** ASSIGNED TASK **
Once the pictures are removed, restate the listing word for word.

TASK INPUTS below:

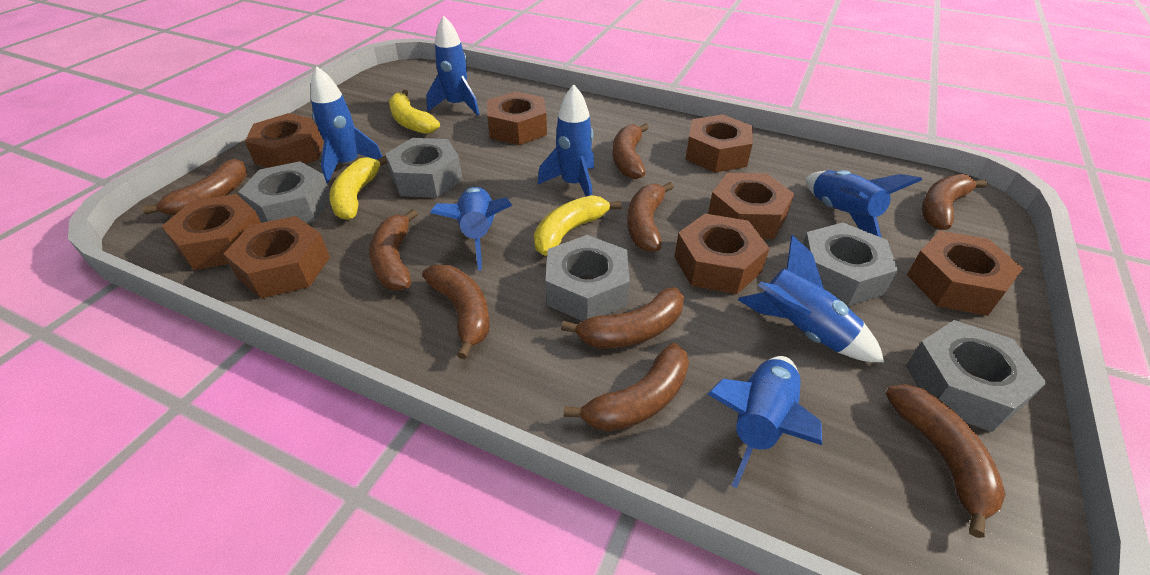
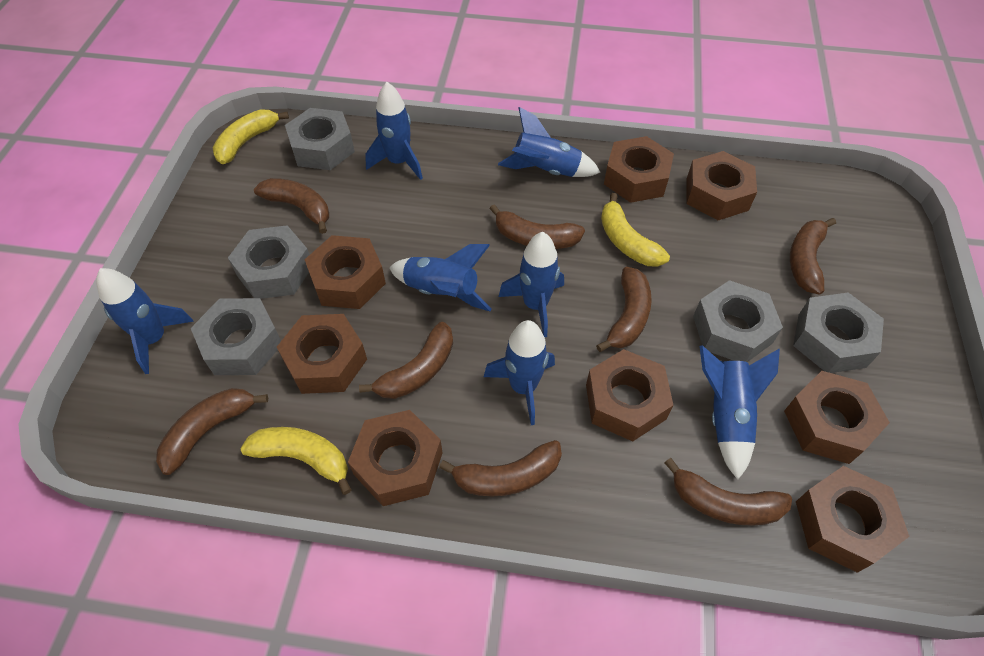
brown banana: 9 -> 8

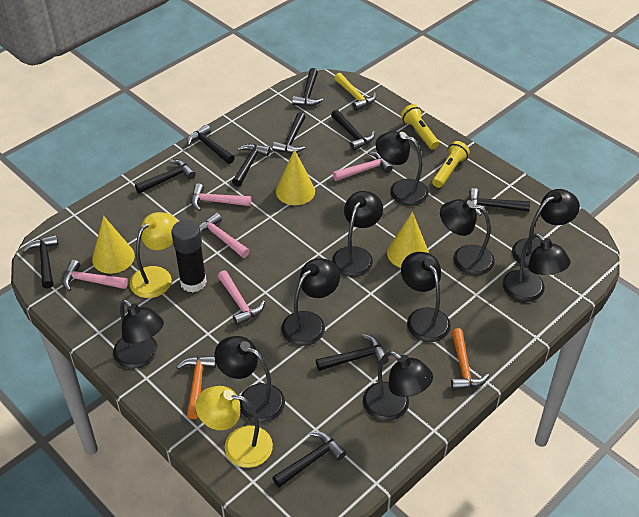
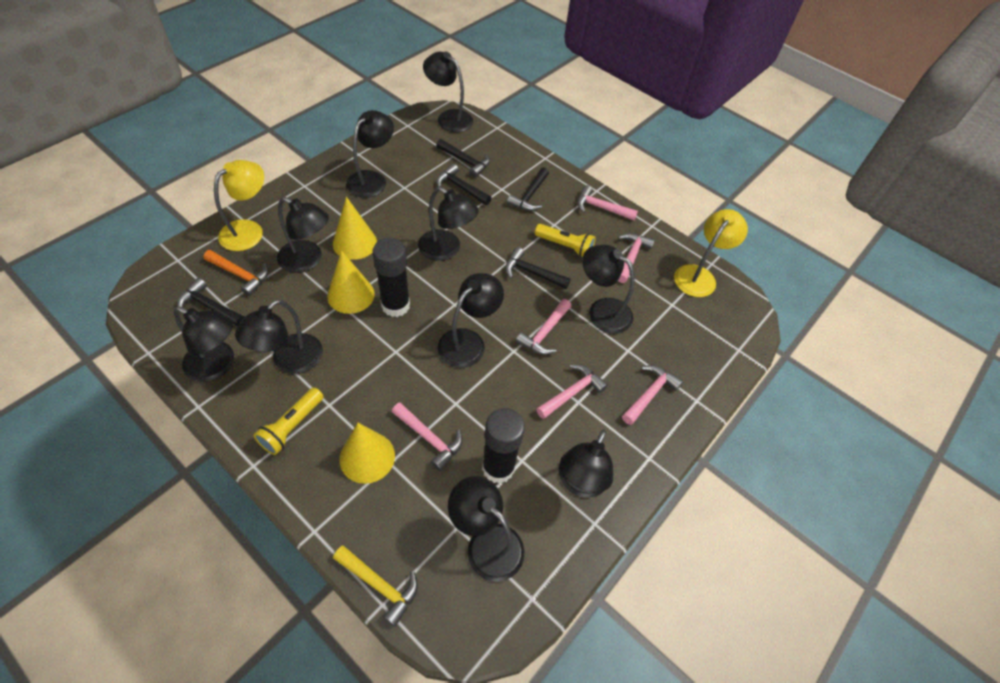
black glue stick: 1 -> 2
black hammer: 10 -> 5
orange hammer: 2 -> 1
pink hammer: 5 -> 6

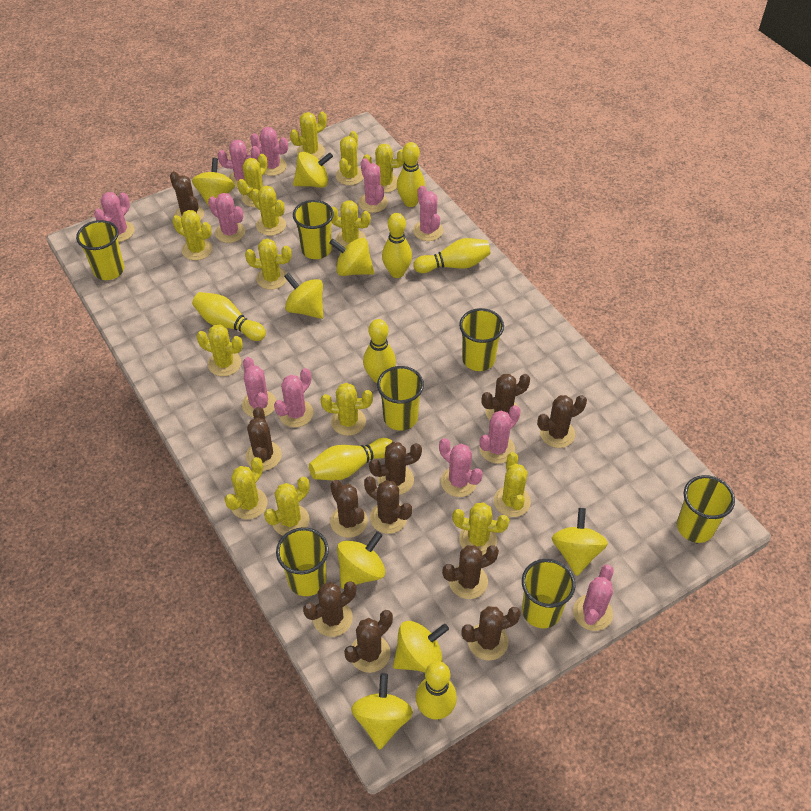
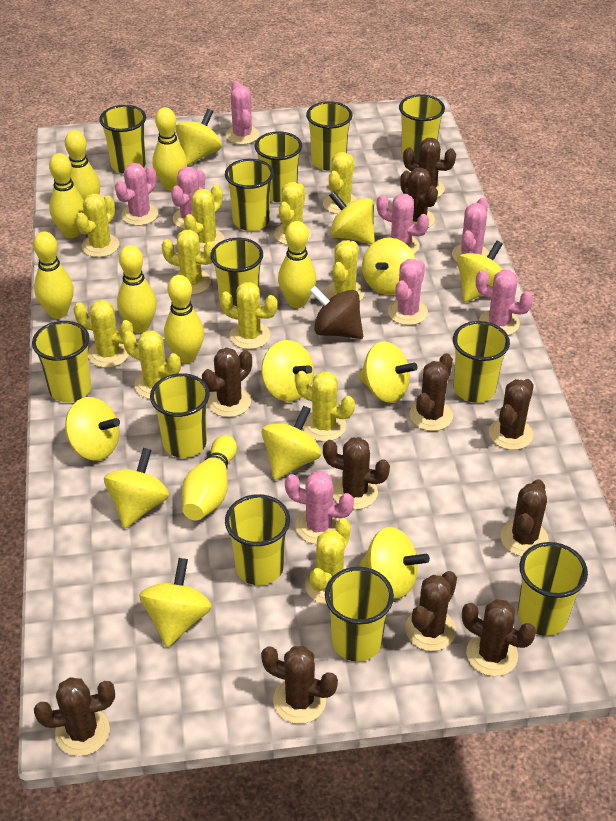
brown spinning top: 0 -> 1
pink cactus: 11 -> 8
yellow bowling pin: 7 -> 8
yellow cactus: 14 -> 11
yellow cup: 7 -> 12
yellow spinning top: 8 -> 11

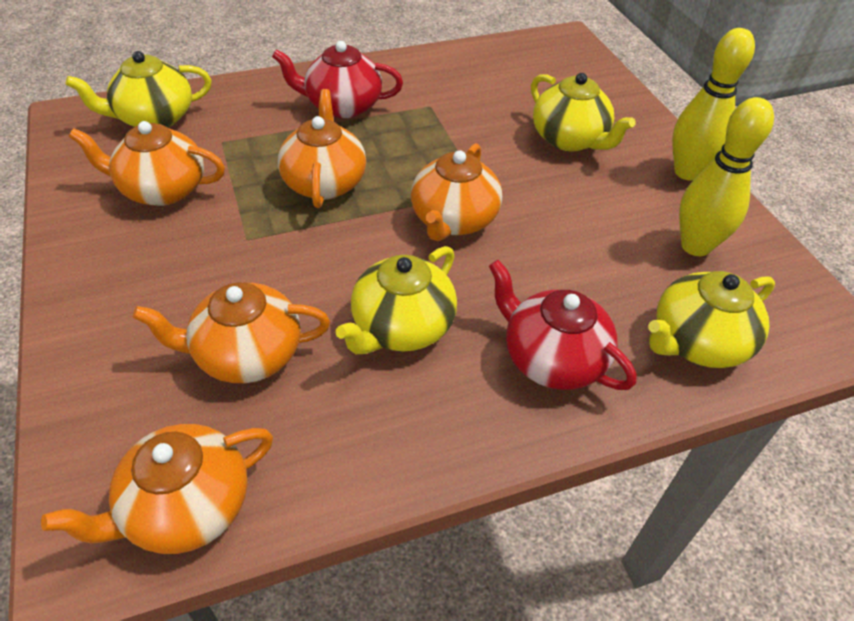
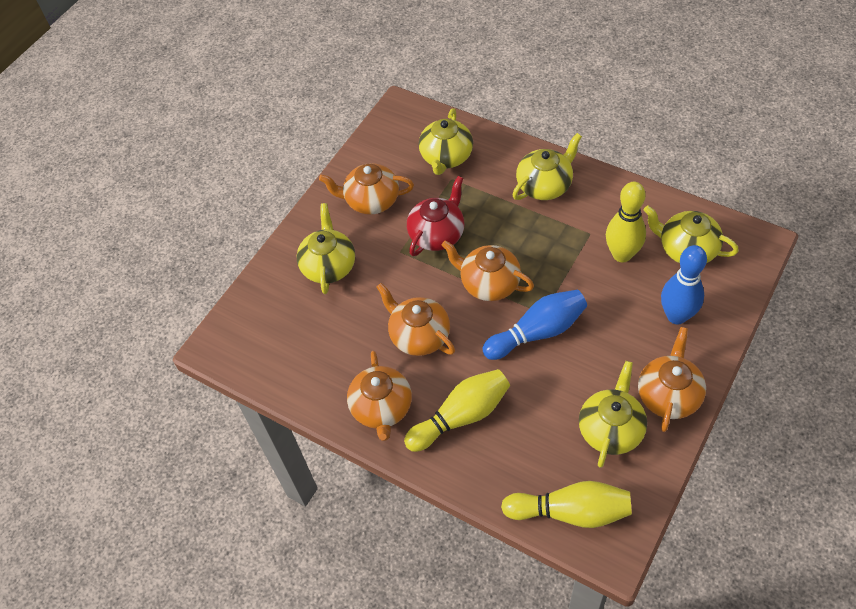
blue bowling pin: 0 -> 2
red teapot: 2 -> 1
yellow bowling pin: 2 -> 3
yellow teapot: 4 -> 5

End of TASK INPUTS.

** TASK OUTPUT **
brown banana: 9 -> 8

black glue stick: 1 -> 2
black hammer: 10 -> 5
orange hammer: 2 -> 1
pink hammer: 5 -> 6

brown spinning top: 0 -> 1
pink cactus: 11 -> 8
yellow bowling pin: 7 -> 8
yellow cactus: 14 -> 11
yellow cup: 7 -> 12
yellow spinning top: 8 -> 11

blue bowling pin: 0 -> 2
red teapot: 2 -> 1
yellow bowling pin: 2 -> 3
yellow teapot: 4 -> 5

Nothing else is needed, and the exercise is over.